> [EXERCISE GOAL]:
For the entries below, repeat exactly each line starting with the one that contains "green arrow at" and going on through the one that contains "green line at (435, 1627): rotated", and no others.

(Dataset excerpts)

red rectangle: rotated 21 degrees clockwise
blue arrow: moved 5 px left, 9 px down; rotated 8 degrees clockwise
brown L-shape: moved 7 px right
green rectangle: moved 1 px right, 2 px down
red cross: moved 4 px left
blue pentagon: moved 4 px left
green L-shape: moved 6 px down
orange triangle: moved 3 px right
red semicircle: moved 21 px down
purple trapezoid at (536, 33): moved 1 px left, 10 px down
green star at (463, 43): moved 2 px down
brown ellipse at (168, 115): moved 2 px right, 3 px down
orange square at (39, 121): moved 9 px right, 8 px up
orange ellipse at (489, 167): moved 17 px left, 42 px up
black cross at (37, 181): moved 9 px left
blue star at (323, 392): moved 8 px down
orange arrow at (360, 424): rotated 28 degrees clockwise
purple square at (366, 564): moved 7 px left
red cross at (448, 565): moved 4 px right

---

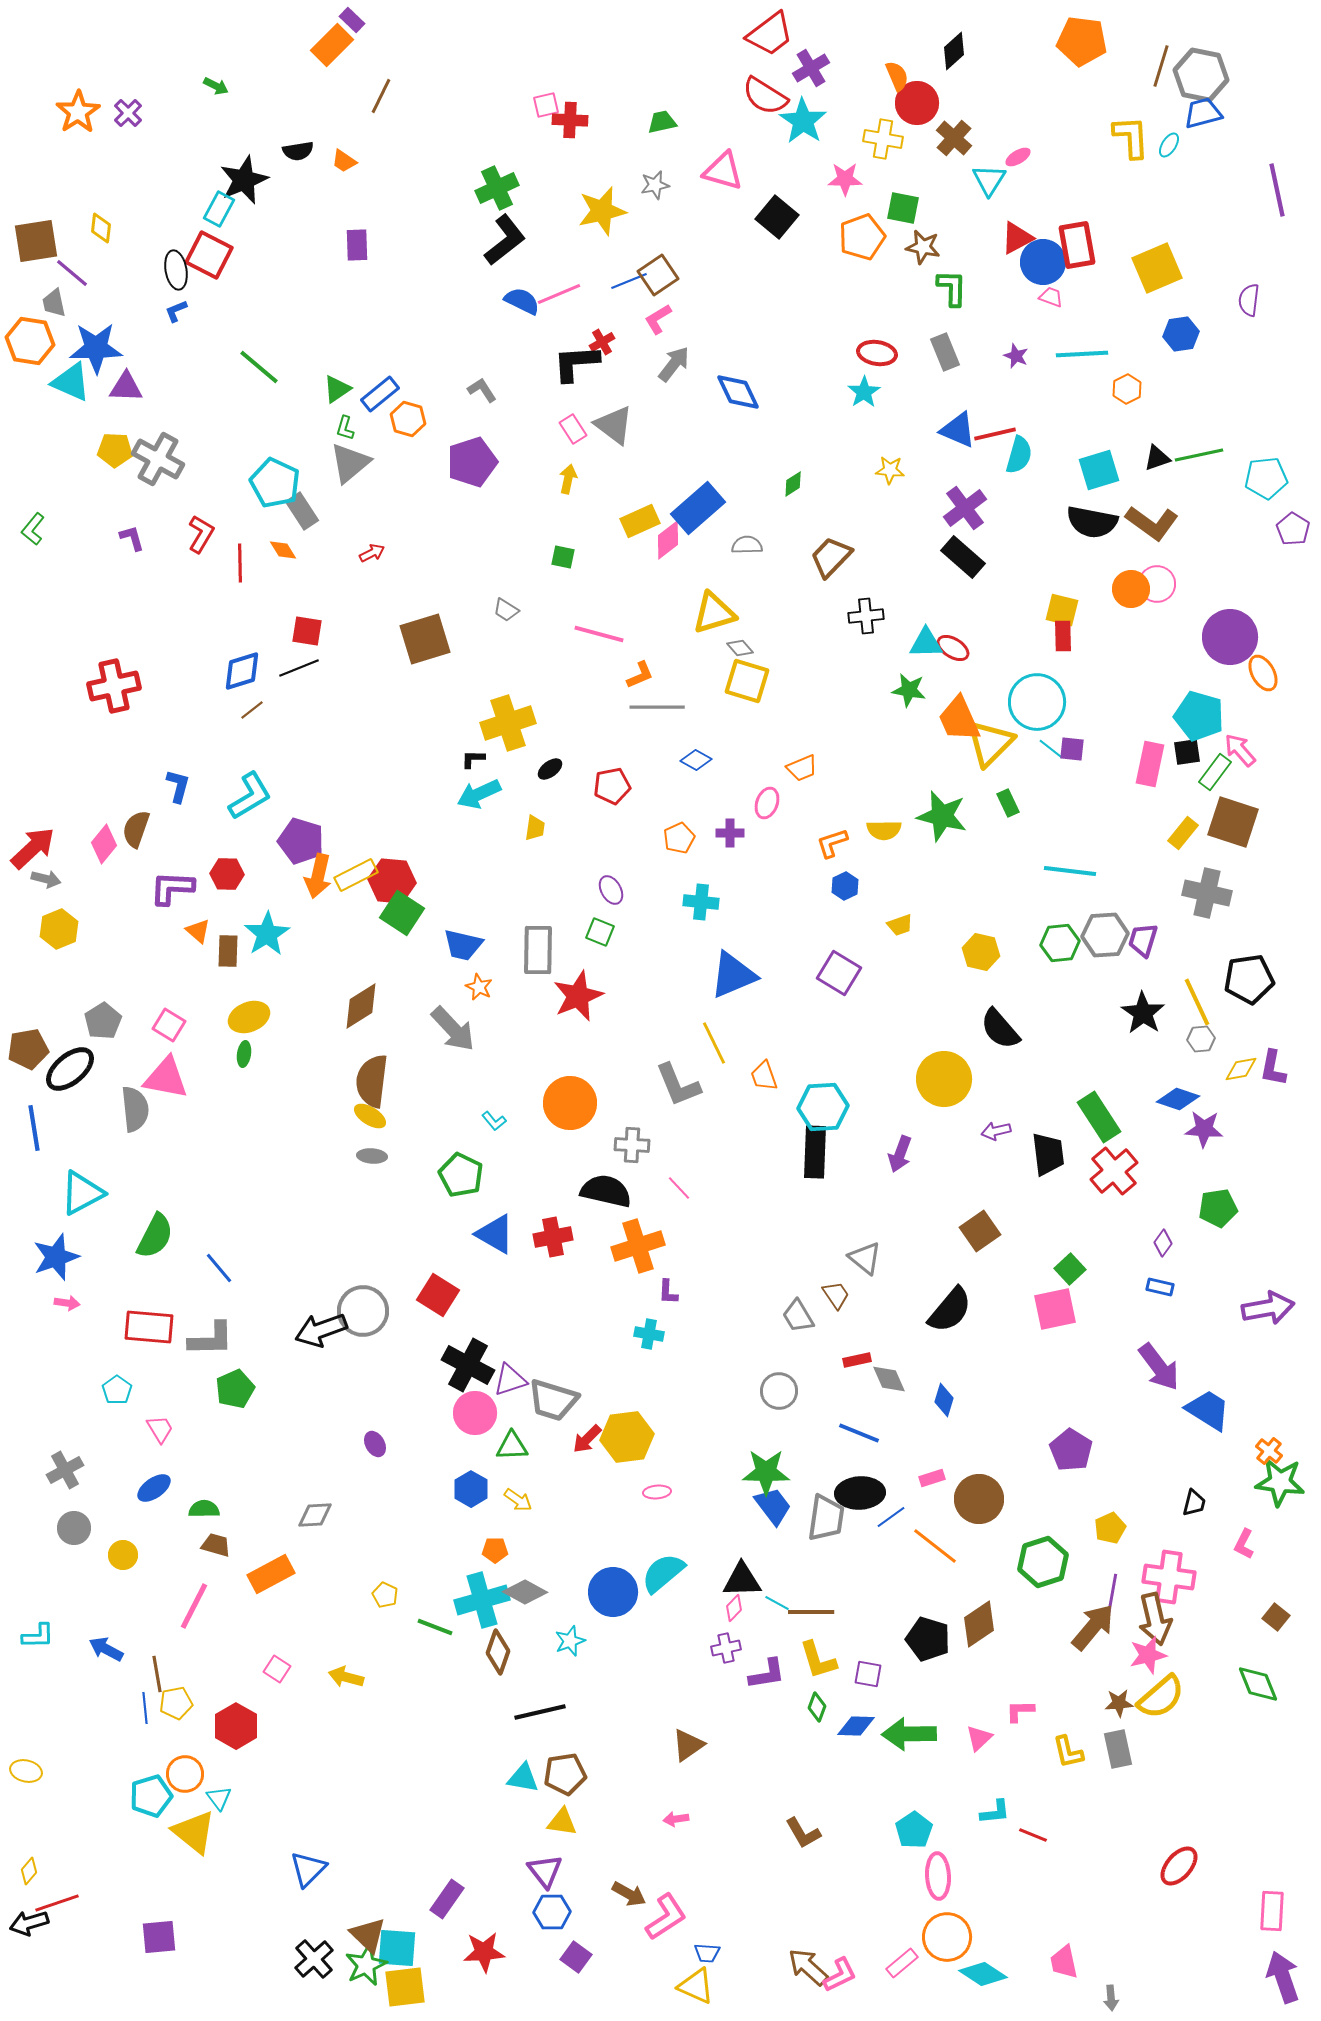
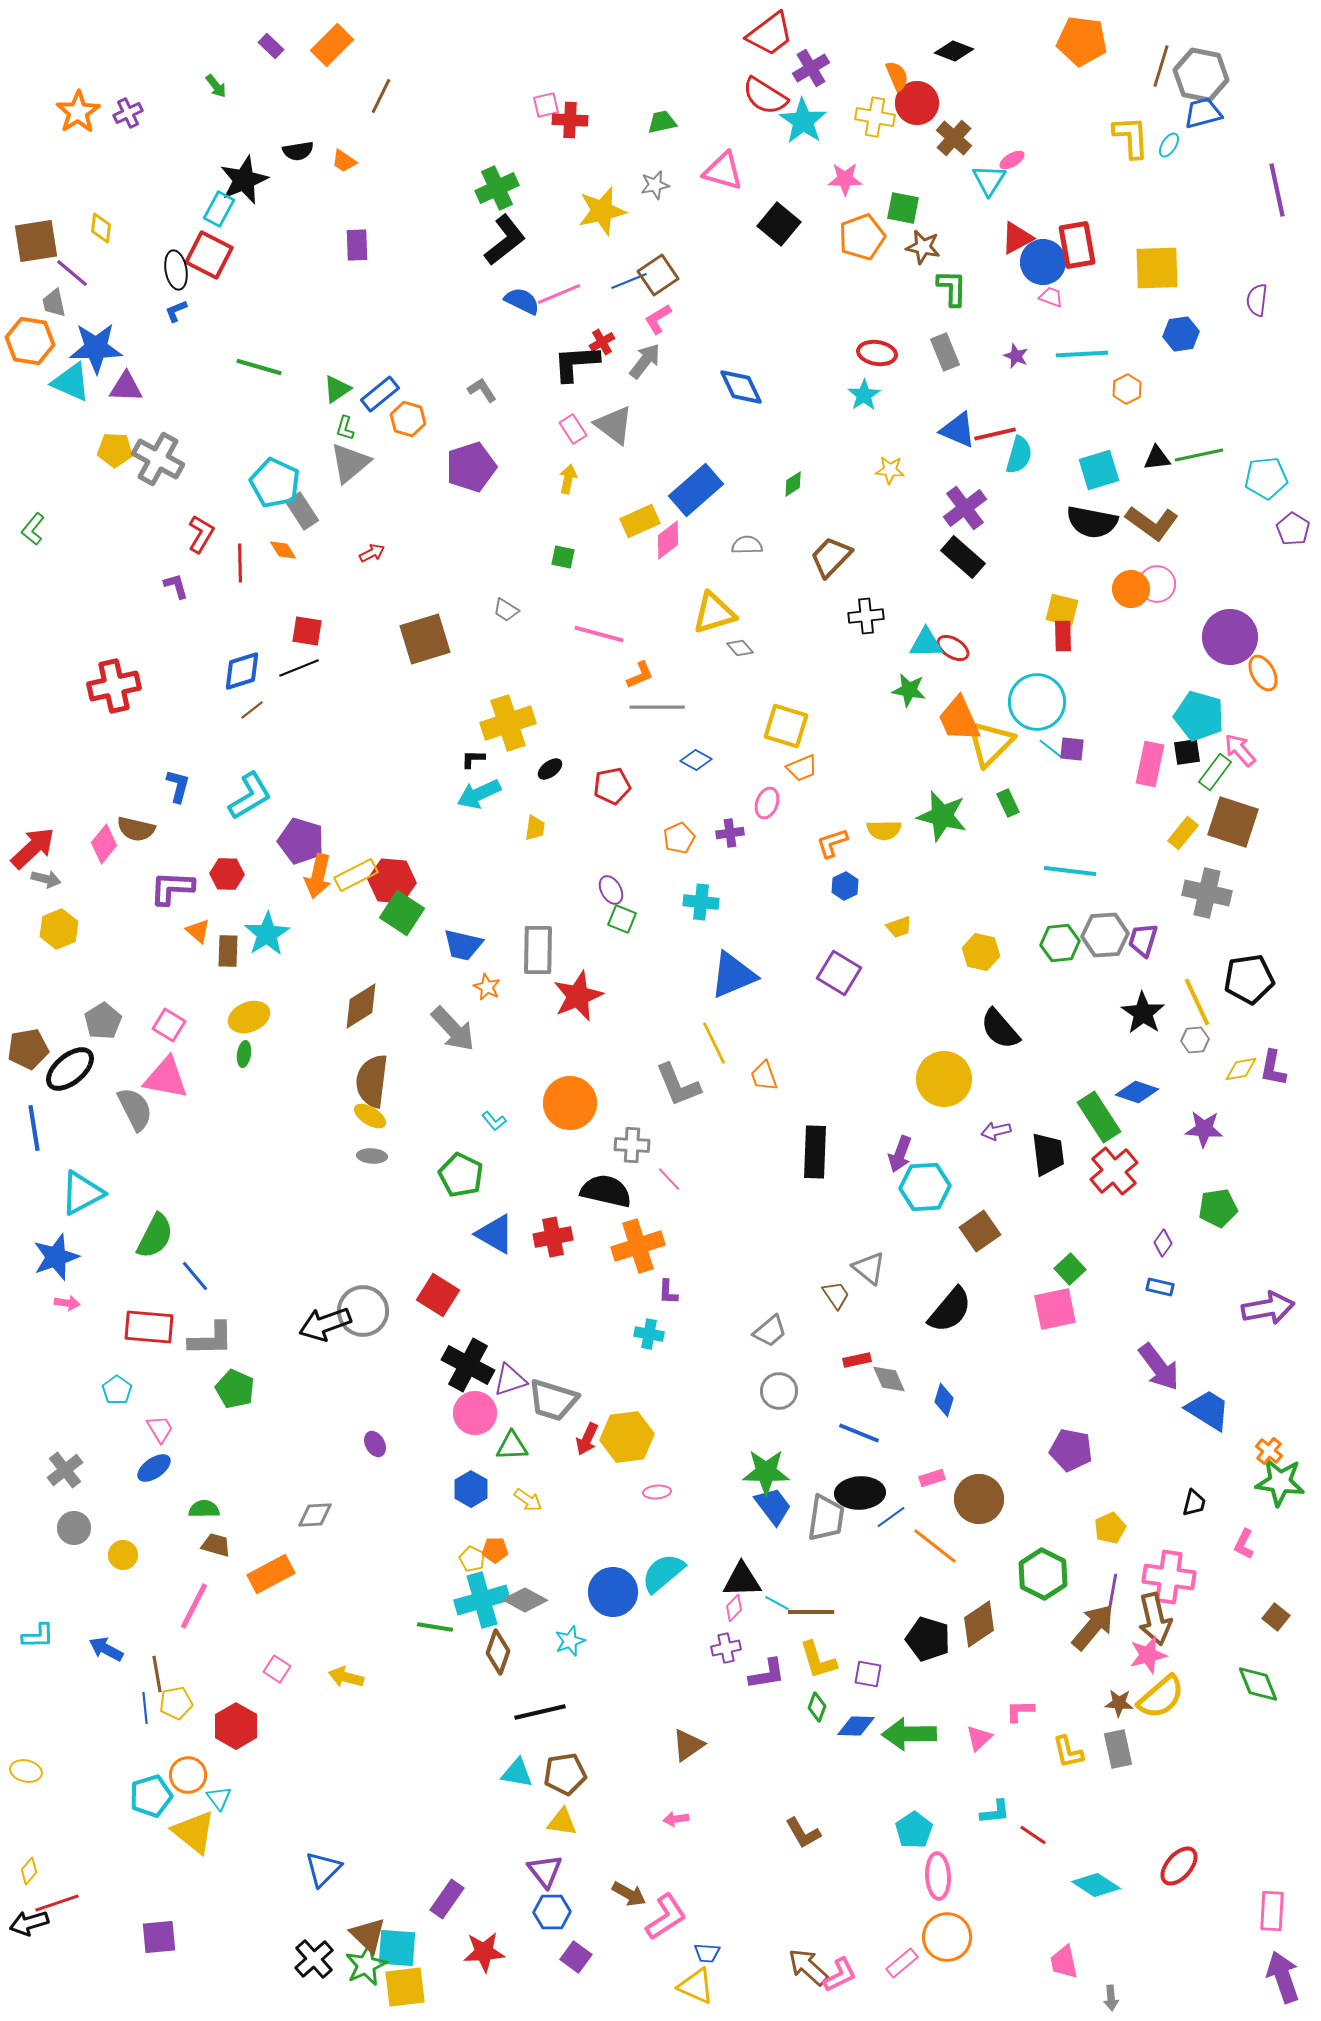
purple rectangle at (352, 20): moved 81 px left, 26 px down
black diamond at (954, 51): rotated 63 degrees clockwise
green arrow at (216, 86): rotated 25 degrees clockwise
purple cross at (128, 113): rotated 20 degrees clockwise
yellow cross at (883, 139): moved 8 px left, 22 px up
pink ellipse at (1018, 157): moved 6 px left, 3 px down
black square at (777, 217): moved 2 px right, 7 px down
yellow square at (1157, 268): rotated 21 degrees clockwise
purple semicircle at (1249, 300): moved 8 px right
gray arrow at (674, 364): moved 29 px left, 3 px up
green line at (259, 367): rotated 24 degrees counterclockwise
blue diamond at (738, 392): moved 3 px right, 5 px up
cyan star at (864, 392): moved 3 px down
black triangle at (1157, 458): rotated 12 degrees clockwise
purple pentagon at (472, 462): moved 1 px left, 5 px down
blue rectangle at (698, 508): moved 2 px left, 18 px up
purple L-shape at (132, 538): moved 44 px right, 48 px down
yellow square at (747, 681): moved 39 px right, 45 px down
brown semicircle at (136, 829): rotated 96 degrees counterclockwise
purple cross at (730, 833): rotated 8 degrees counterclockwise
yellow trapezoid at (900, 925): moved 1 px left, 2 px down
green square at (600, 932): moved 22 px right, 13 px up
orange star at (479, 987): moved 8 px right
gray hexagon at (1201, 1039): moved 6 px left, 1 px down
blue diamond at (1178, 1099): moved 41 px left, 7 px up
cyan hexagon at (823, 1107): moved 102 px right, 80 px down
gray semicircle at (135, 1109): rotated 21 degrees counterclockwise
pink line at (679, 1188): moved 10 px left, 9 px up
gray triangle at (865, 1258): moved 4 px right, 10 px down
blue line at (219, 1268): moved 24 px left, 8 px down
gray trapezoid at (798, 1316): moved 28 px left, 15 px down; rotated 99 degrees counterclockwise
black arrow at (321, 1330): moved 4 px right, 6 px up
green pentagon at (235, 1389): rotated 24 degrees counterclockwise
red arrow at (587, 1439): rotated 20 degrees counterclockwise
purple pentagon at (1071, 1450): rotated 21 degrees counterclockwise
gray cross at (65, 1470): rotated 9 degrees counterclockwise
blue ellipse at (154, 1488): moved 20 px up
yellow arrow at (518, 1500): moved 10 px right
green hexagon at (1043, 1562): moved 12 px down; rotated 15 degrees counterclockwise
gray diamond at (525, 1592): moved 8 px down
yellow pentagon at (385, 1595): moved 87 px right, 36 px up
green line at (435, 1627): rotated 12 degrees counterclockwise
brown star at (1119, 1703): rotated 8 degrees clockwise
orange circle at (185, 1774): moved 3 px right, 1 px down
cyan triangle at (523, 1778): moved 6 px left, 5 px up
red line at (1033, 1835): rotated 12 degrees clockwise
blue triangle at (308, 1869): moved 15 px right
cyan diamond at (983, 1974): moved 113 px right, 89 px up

> [EXERCISE RESULT]:
green arrow at (216, 86): rotated 25 degrees clockwise
purple cross at (128, 113): rotated 20 degrees clockwise
yellow cross at (883, 139): moved 8 px left, 22 px up
pink ellipse at (1018, 157): moved 6 px left, 3 px down
black square at (777, 217): moved 2 px right, 7 px down
yellow square at (1157, 268): rotated 21 degrees clockwise
purple semicircle at (1249, 300): moved 8 px right
gray arrow at (674, 364): moved 29 px left, 3 px up
green line at (259, 367): rotated 24 degrees counterclockwise
blue diamond at (738, 392): moved 3 px right, 5 px up
cyan star at (864, 392): moved 3 px down
black triangle at (1157, 458): rotated 12 degrees clockwise
purple pentagon at (472, 462): moved 1 px left, 5 px down
blue rectangle at (698, 508): moved 2 px left, 18 px up
purple L-shape at (132, 538): moved 44 px right, 48 px down
yellow square at (747, 681): moved 39 px right, 45 px down
brown semicircle at (136, 829): rotated 96 degrees counterclockwise
purple cross at (730, 833): rotated 8 degrees counterclockwise
yellow trapezoid at (900, 925): moved 1 px left, 2 px down
green square at (600, 932): moved 22 px right, 13 px up
orange star at (479, 987): moved 8 px right
gray hexagon at (1201, 1039): moved 6 px left, 1 px down
blue diamond at (1178, 1099): moved 41 px left, 7 px up
cyan hexagon at (823, 1107): moved 102 px right, 80 px down
gray semicircle at (135, 1109): rotated 21 degrees counterclockwise
pink line at (679, 1188): moved 10 px left, 9 px up
gray triangle at (865, 1258): moved 4 px right, 10 px down
blue line at (219, 1268): moved 24 px left, 8 px down
gray trapezoid at (798, 1316): moved 28 px left, 15 px down; rotated 99 degrees counterclockwise
black arrow at (321, 1330): moved 4 px right, 6 px up
green pentagon at (235, 1389): rotated 24 degrees counterclockwise
red arrow at (587, 1439): rotated 20 degrees counterclockwise
purple pentagon at (1071, 1450): rotated 21 degrees counterclockwise
gray cross at (65, 1470): rotated 9 degrees counterclockwise
blue ellipse at (154, 1488): moved 20 px up
yellow arrow at (518, 1500): moved 10 px right
green hexagon at (1043, 1562): moved 12 px down; rotated 15 degrees counterclockwise
gray diamond at (525, 1592): moved 8 px down
yellow pentagon at (385, 1595): moved 87 px right, 36 px up
green line at (435, 1627): rotated 12 degrees counterclockwise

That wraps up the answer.